◆ Problem statement
Reproduce exactly the lines from the one containing "The house (snow-white)" through the last line of the data, both ends included.

◆ Input data
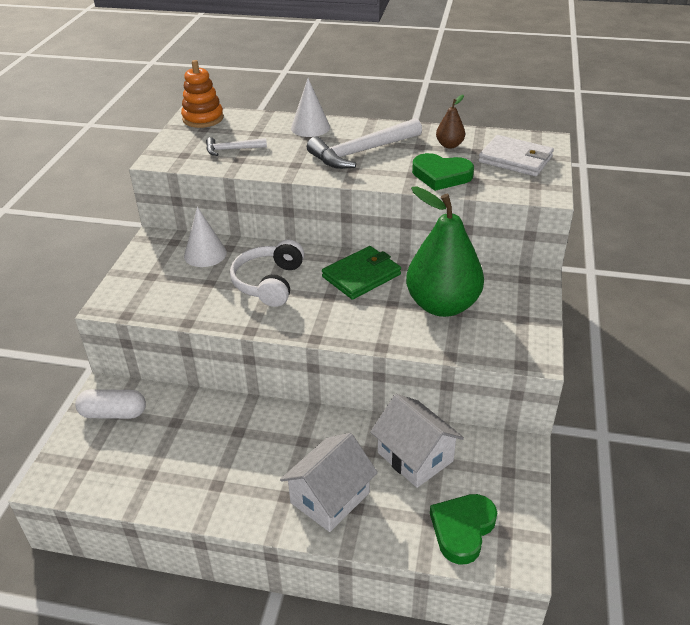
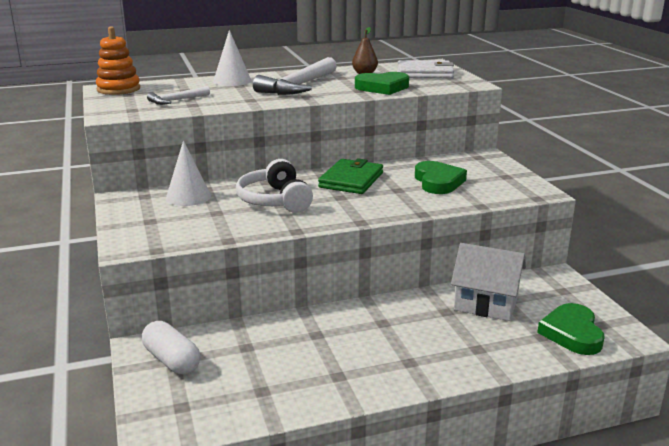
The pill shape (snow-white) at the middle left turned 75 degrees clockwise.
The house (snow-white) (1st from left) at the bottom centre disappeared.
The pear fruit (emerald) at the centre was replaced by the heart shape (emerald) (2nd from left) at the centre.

◆ Solution to this exercise
The house (snow-white) (1st from left) at the bottom centre disappeared.
The pear fruit (emerald) at the centre was replaced by the heart shape (emerald) (2nd from left) at the centre.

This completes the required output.